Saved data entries
● ● ●
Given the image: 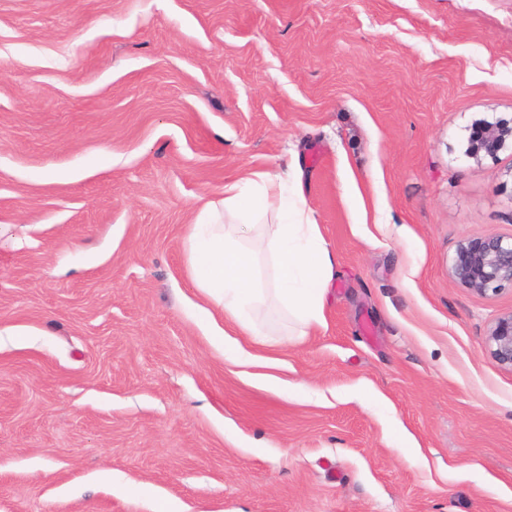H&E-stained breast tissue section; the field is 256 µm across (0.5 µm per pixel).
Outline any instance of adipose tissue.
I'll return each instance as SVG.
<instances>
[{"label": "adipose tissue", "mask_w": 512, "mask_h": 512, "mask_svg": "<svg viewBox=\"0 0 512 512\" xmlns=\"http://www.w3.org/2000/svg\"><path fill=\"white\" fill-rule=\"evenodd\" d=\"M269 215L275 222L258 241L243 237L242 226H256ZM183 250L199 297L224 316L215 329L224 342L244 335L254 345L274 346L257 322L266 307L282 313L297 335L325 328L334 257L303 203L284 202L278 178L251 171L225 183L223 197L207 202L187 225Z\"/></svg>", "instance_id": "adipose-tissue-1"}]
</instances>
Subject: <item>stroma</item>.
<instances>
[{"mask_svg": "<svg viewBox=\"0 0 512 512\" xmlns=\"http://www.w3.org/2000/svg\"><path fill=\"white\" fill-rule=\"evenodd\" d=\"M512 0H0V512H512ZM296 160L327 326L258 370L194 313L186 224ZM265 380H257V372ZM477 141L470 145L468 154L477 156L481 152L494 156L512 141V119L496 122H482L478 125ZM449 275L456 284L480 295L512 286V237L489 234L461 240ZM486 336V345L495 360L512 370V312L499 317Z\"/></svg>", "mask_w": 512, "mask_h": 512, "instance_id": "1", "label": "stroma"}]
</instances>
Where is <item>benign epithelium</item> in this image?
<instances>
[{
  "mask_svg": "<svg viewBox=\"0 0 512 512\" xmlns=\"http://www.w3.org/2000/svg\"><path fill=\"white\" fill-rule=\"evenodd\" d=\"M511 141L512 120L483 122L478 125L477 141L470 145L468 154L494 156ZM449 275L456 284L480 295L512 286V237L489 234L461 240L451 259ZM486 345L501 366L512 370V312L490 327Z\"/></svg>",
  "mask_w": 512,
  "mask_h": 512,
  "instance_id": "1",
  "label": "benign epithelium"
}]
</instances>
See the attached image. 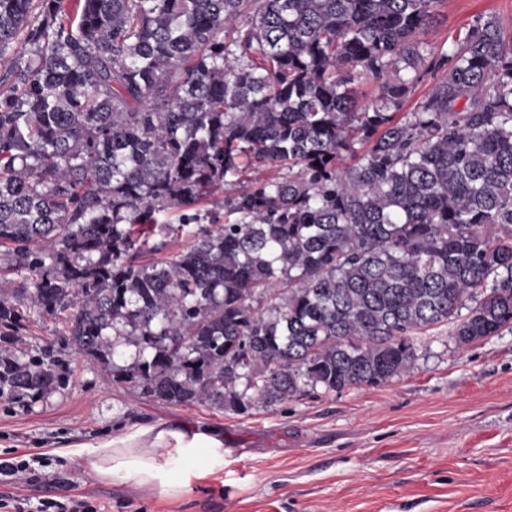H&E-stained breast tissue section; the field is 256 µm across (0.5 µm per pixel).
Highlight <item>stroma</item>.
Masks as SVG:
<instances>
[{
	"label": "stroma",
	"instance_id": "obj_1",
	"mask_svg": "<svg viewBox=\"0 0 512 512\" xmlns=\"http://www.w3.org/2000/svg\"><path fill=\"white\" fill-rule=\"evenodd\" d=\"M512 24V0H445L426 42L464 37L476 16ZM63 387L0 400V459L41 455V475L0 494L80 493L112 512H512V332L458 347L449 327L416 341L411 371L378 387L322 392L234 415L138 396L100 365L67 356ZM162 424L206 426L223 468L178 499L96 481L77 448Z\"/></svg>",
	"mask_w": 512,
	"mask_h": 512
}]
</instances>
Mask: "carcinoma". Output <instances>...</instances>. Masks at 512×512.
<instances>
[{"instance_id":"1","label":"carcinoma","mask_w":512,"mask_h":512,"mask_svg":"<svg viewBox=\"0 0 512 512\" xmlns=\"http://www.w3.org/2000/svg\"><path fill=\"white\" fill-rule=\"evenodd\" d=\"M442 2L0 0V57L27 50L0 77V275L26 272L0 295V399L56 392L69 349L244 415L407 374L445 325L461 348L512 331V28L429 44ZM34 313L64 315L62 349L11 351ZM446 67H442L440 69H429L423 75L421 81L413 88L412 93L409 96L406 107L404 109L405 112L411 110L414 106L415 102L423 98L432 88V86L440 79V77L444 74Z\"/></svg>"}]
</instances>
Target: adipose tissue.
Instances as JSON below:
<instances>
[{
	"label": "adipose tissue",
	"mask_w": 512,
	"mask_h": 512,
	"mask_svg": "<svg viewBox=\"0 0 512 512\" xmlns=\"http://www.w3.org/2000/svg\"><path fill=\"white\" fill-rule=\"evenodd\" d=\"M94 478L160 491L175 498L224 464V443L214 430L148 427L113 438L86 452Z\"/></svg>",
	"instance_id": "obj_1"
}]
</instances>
● ● ●
**Requirement**
Copy only this span: the line that contains "Highlight <item>stroma</item>.", the last line, and every line between them.

**The reply**
Highlight <item>stroma</item>.
Masks as SVG:
<instances>
[{
	"label": "stroma",
	"instance_id": "obj_1",
	"mask_svg": "<svg viewBox=\"0 0 512 512\" xmlns=\"http://www.w3.org/2000/svg\"><path fill=\"white\" fill-rule=\"evenodd\" d=\"M512 24V0H445L426 42L464 37L476 16ZM63 387L0 400V459L41 455V475L0 494L80 493L112 512H512V332L458 347L449 327L416 341L411 371L378 387L322 392L234 415L138 396L100 365L67 356ZM162 424L206 426L223 468L178 499L96 481L77 448Z\"/></svg>",
	"mask_w": 512,
	"mask_h": 512
}]
</instances>
Mask: "carcinoma". Output <instances>...</instances>. Masks at 512×512.
<instances>
[{"instance_id":"1","label":"carcinoma","mask_w":512,"mask_h":512,"mask_svg":"<svg viewBox=\"0 0 512 512\" xmlns=\"http://www.w3.org/2000/svg\"><path fill=\"white\" fill-rule=\"evenodd\" d=\"M442 2L0 0V57L27 50L0 77V275L26 272L0 295V399L56 392L69 349L244 415L407 374L445 325L461 348L512 331V28L429 44ZM34 313L64 315L62 349L11 351ZM446 67H442L440 69H429L423 75L421 81L413 88L412 93L409 96L406 107L404 109L405 112L411 110L414 106L415 102L423 98L432 88V86L440 79V77L444 74Z\"/></svg>"}]
</instances>
Target: adipose tissue.
Instances as JSON below:
<instances>
[{
	"label": "adipose tissue",
	"mask_w": 512,
	"mask_h": 512,
	"mask_svg": "<svg viewBox=\"0 0 512 512\" xmlns=\"http://www.w3.org/2000/svg\"><path fill=\"white\" fill-rule=\"evenodd\" d=\"M94 478L160 491L175 498L224 464V443L214 430L148 427L113 438L86 452Z\"/></svg>",
	"instance_id": "obj_1"
}]
</instances>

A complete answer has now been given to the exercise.